== Segment start ==

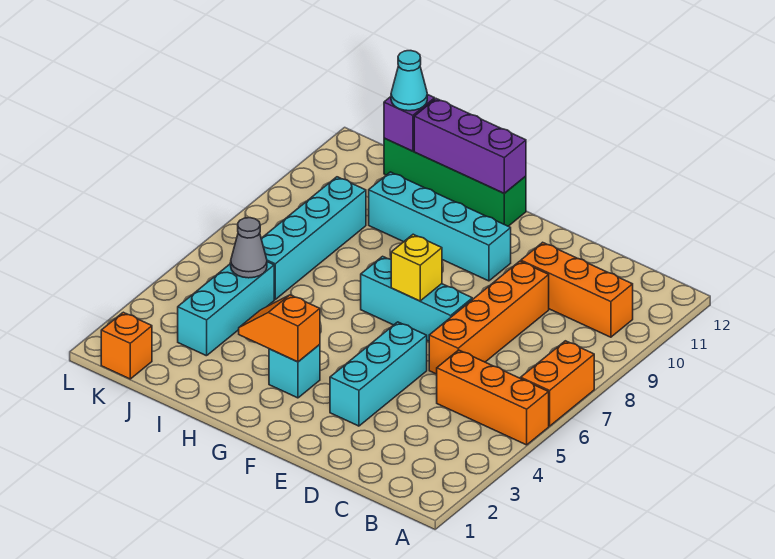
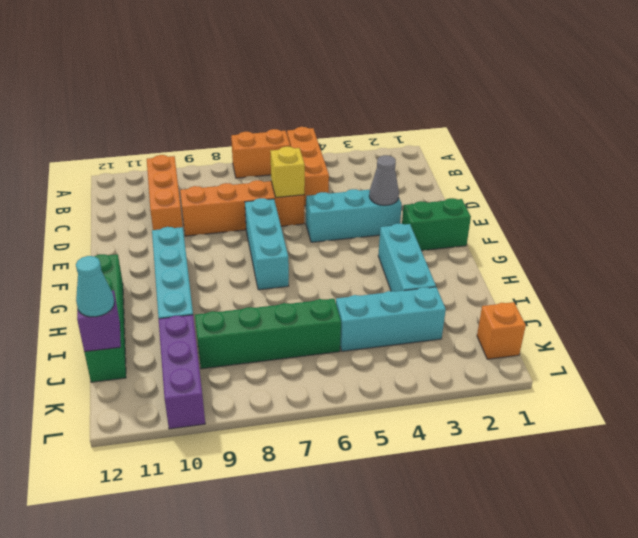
none -> green brick F1:F2 level 1
yellow brick F7 level 2 -> yellow brick D6 level 2
cyan brick G3 level 1 -> cyan brick G3:I3 level 1
orange slope G3:H3 level 2 top G -> none
purple brick G12:I12 level 2 -> purple brick J10:L10 level 1
grey cone J5 level 2 -> grey cone E3 level 2
cyan brick J6:J9 level 1 -> green brick J6:J9 level 1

== Segment end ==

== How to complete this task ==
Reproduce each line of the records in which the word "cyan" appears.

== Solution to the exercise ==
cyan brick G3 level 1 -> cyan brick G3:I3 level 1
cyan brick J6:J9 level 1 -> green brick J6:J9 level 1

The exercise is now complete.